#### RECORDS TO PROCESS:
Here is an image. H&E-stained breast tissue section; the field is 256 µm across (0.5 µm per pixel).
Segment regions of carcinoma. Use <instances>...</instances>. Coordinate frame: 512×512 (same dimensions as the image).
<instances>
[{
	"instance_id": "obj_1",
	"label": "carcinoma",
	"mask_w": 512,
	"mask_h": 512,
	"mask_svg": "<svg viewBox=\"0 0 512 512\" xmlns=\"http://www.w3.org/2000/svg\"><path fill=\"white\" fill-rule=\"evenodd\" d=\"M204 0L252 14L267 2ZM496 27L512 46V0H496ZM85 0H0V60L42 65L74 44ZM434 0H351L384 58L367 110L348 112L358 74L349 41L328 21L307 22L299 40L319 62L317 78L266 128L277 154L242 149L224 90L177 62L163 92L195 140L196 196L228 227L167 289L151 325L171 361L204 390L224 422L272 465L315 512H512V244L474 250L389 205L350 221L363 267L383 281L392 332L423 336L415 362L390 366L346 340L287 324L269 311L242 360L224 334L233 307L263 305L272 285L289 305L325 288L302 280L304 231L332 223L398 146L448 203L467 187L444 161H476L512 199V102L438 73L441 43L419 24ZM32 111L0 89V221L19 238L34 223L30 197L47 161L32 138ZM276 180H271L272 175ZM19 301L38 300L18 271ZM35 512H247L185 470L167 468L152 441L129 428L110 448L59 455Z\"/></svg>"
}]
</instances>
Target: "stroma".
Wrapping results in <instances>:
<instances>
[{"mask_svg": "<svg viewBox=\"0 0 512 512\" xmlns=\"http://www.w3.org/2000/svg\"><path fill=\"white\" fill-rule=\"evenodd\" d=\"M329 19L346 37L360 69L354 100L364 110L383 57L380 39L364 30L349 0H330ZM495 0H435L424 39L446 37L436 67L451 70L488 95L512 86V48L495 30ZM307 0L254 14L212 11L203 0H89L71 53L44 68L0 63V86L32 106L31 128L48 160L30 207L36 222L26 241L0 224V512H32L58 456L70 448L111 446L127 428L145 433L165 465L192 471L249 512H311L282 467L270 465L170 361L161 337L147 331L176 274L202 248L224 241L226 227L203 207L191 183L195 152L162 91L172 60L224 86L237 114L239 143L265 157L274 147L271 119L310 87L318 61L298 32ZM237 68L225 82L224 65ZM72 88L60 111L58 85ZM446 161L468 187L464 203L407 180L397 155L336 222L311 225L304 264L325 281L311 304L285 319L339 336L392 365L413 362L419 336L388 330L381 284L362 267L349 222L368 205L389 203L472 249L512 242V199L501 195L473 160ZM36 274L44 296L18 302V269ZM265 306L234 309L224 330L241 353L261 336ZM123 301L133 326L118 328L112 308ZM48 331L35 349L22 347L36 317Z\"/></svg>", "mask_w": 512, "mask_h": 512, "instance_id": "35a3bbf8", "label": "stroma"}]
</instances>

#### TASK DIRECTIONS:
Tally the lines of the records holding the word "carcinoma", then state only the tally.

#### CORRECT RESPONSE:
2